#### Exercise
Each line from the one containing "crimson glue stick" through the final line below must be reproduced exactly, and no others.

[Scene images with change listings]
__________

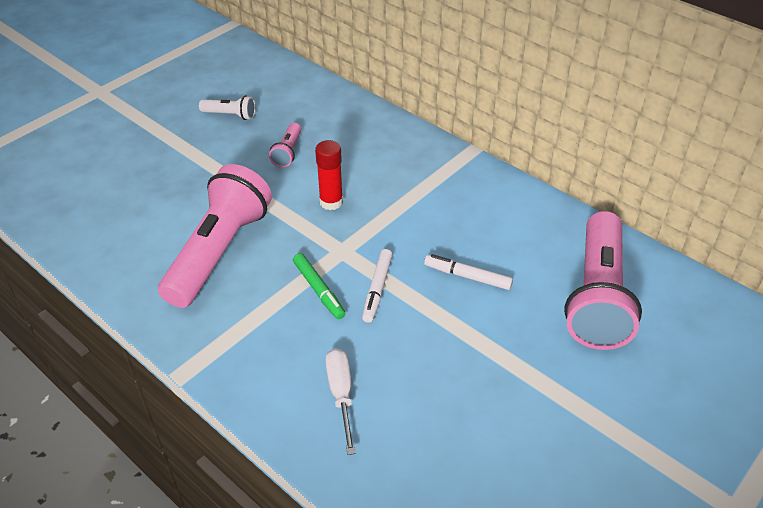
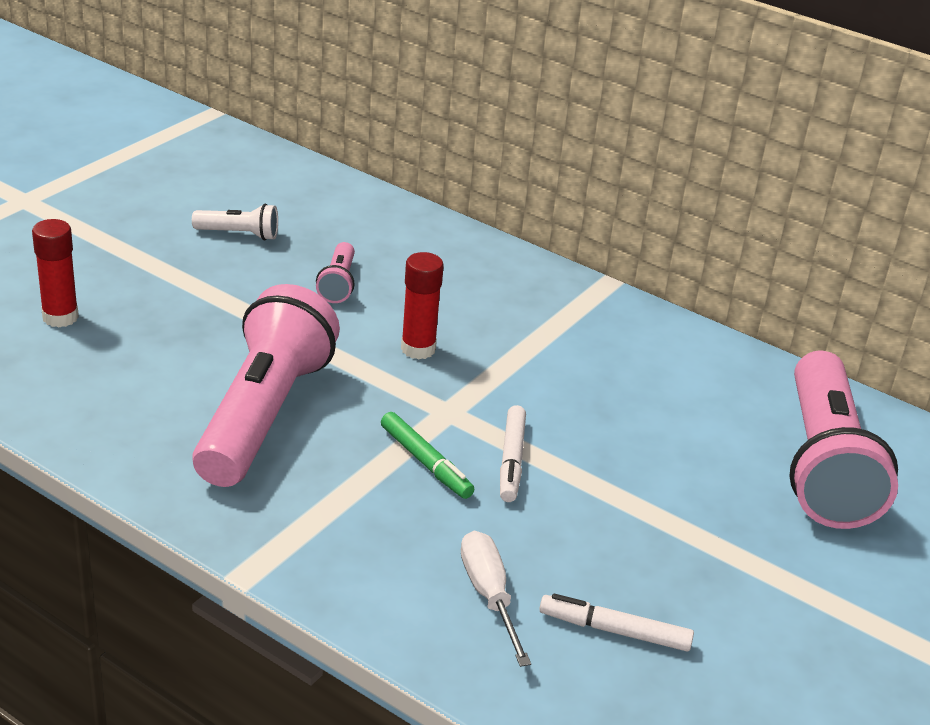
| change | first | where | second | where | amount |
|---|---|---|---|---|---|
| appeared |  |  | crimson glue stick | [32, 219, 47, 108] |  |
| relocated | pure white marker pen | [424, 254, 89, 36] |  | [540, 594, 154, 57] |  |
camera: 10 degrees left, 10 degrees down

__________

#### Task result
| appeared |  |  | crimson glue stick | [32, 219, 47, 108] |  |
| relocated | pure white marker pen | [424, 254, 89, 36] |  | [540, 594, 154, 57] |  |
camera: 10 degrees left, 10 degrees down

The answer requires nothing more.